== TRY IT ==
Whenever a picture appears, leave it out while repeating all the other data exactly.

== DATASET EXCERPT ==
◇ ◇ ◇
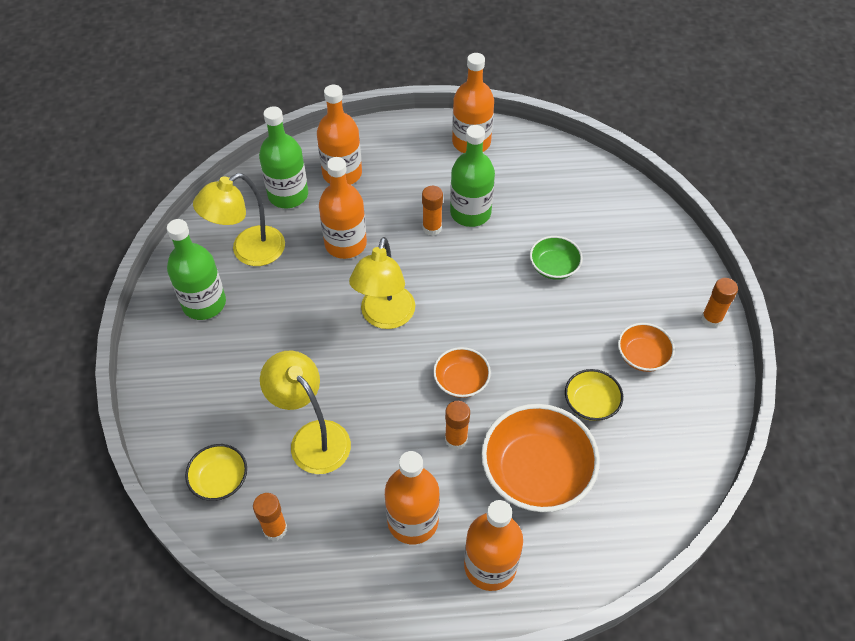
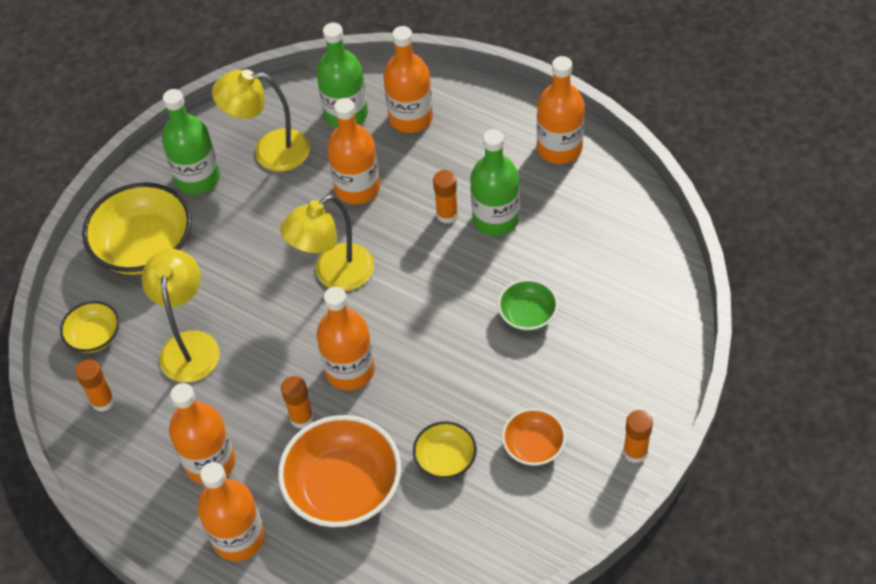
camera: 40 degrees right, 0 degrees up
(203, 381) = (145, 247): none -> yellow bowl
(461, 381) = (350, 370): orange bowl -> orange bottle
◇ ◇ ◇
== FINAL ANSWER ==
camera: 40 degrees right, 0 degrees up
(203, 381) = (145, 247): none -> yellow bowl
(461, 381) = (350, 370): orange bowl -> orange bottle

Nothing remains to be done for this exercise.